Your answer is to be the exact text of the lines from the one containing "The camera went 30" through the final line of the entries, restated in full, with pictures omitted.
--- RECORD EXTRACTS ---
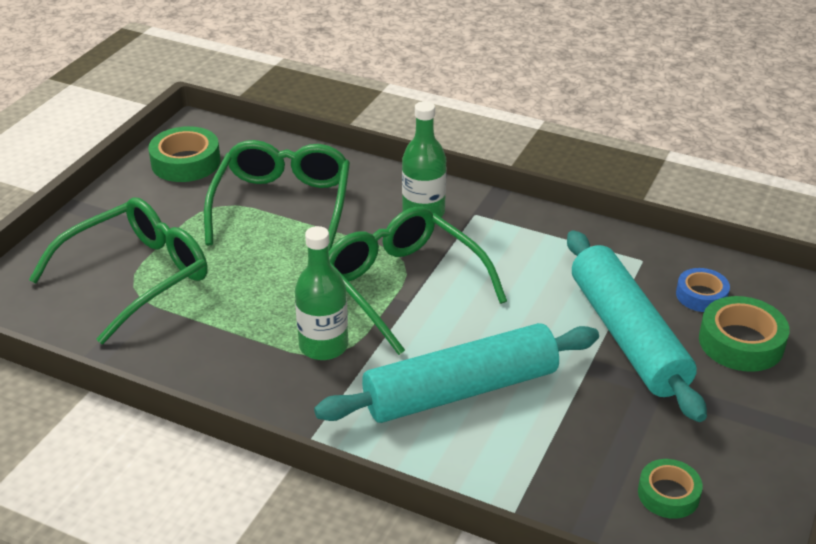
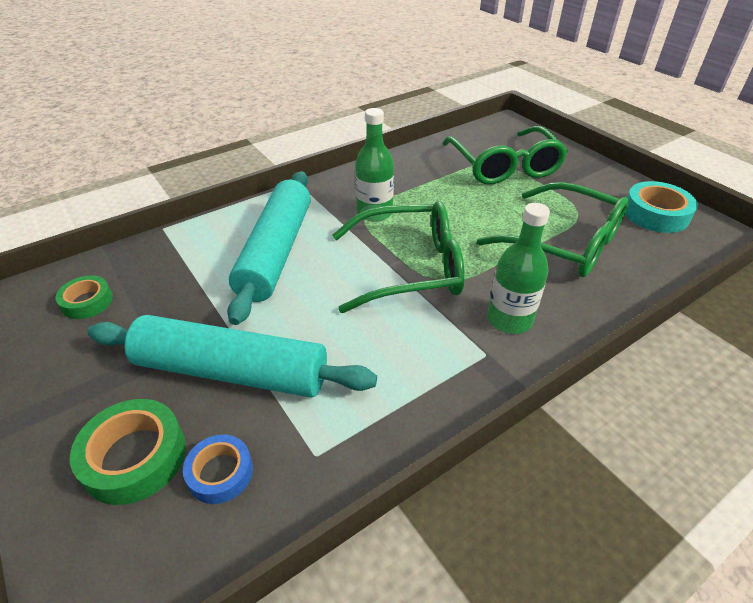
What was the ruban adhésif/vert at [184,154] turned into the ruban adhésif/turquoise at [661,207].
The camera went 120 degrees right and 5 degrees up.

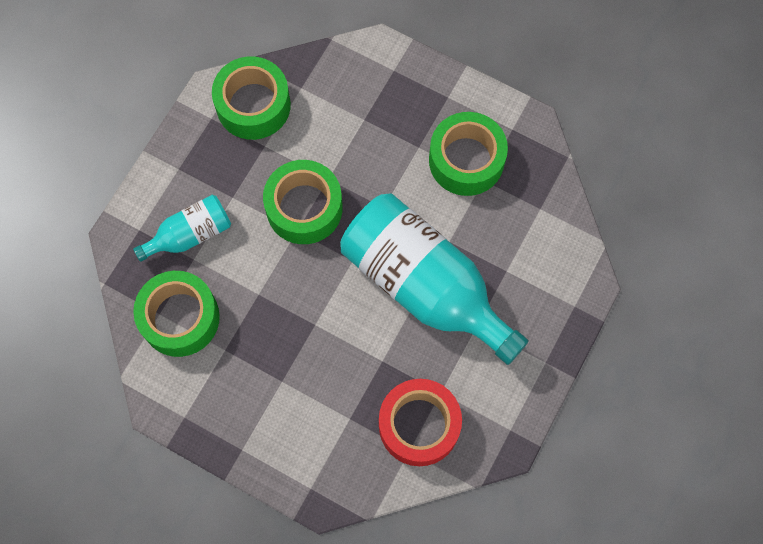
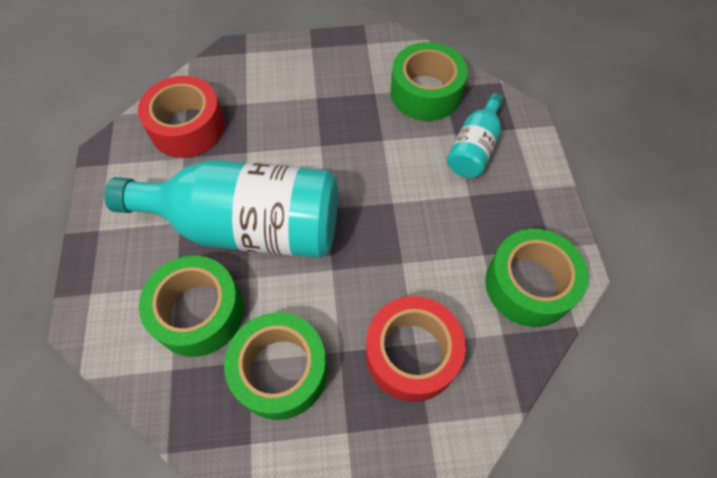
The ruban adhésif/vert ended up elsewhere, having gone from [303,202] to [191,306].
The second view gained the ruban adhésif/rouge at [416,349].
The camera went 145 degrees right and 10 degrees down.

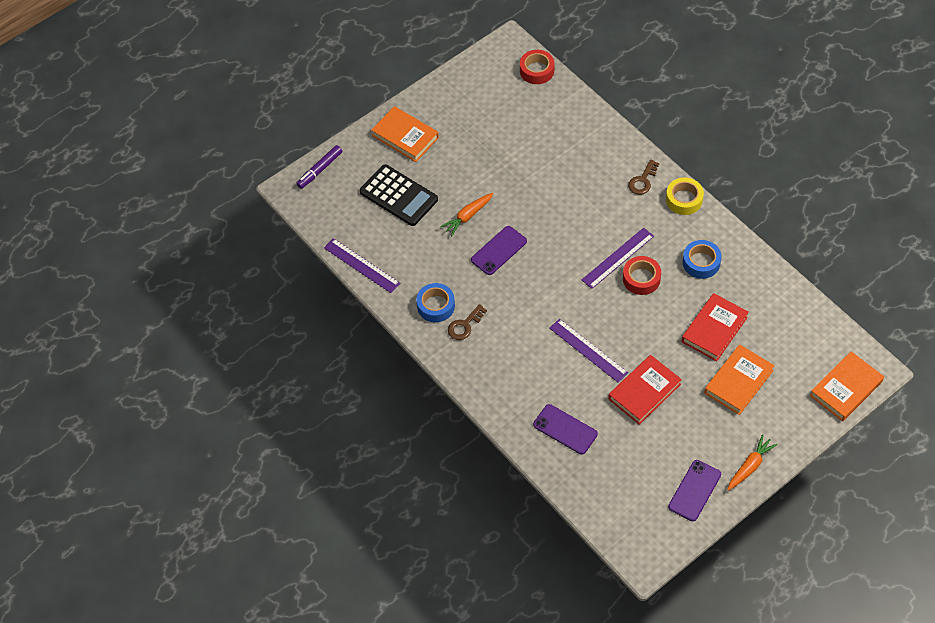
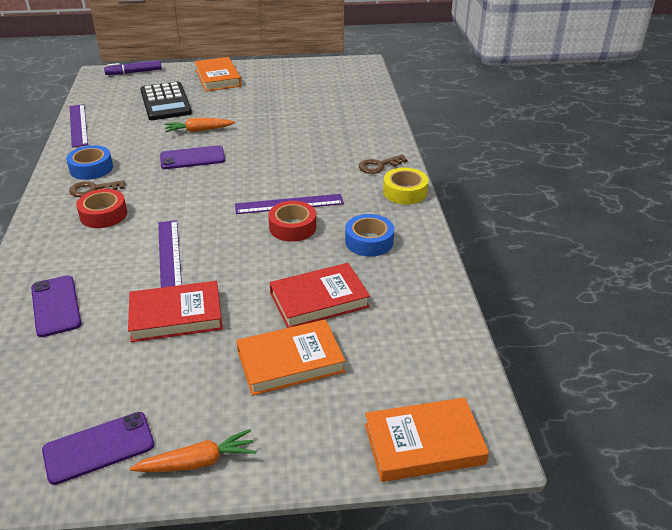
The ruban adhésif/rouge ended up elsewhere, having gone from [537,67] to [101,208].
The camera went 30 degrees right and 20 degrees down.

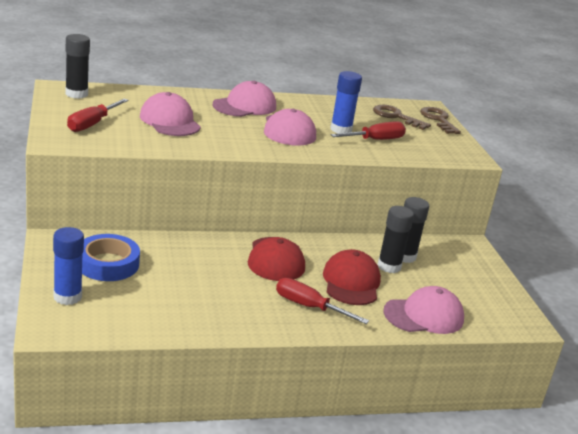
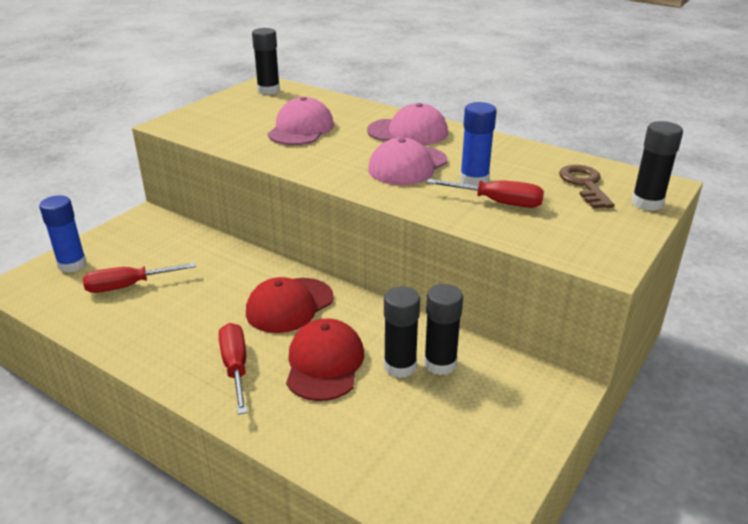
The tournevis/rouge ended up elsewhere, having gone from [98,115] to [139,278].
The casquette/rouge at [352,277] ended up facing another way, 45 degrees counterclockwise from before.
Where the clé/marron stood at [440,120], the bâton de colle/noir came to stand at [657,166].
The second view lost the ruban adhésif/bleu at [111,257].
The second view lost the casquette/rose at [423,310].
The camera went 50 degrees right and 5 degrees up.

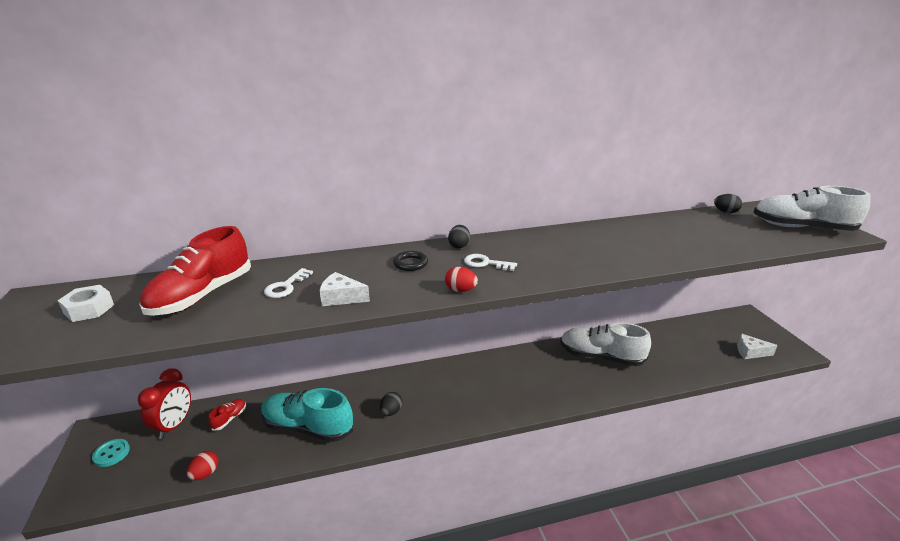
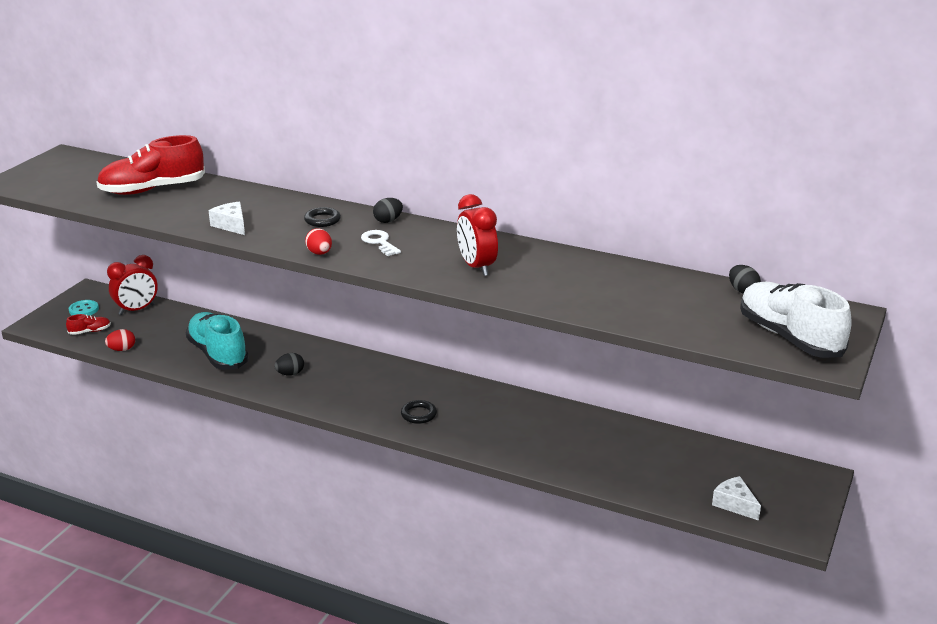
The chaussure/rouge ended up elsewhere, having gone from [227,415] to [88,324].
The second view gained the anneau/noir at [419,412].
The second view gained the réveil/rouge at [477,235].
The second view lost the écrou/blanc at [86,303].
The second view lost the clé/blanc at [288,283].
The second view lost the chaussure/blanc at [605,344].
The camera went 40 degrees right and 0 degrees up.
---
• _SOLUTION TO THE PROBLEM_:
The camera went 30 degrees right and 20 degrees down.

The tournevis/rouge ended up elsewhere, having gone from [98,115] to [139,278].
The casquette/rouge at [352,277] ended up facing another way, 45 degrees counterclockwise from before.
Where the clé/marron stood at [440,120], the bâton de colle/noir came to stand at [657,166].
The second view lost the ruban adhésif/bleu at [111,257].
The second view lost the casquette/rose at [423,310].
The camera went 50 degrees right and 5 degrees up.

The chaussure/rouge ended up elsewhere, having gone from [227,415] to [88,324].
The second view gained the anneau/noir at [419,412].
The second view gained the réveil/rouge at [477,235].
The second view lost the écrou/blanc at [86,303].
The second view lost the clé/blanc at [288,283].
The second view lost the chaussure/blanc at [605,344].
The camera went 40 degrees right and 0 degrees up.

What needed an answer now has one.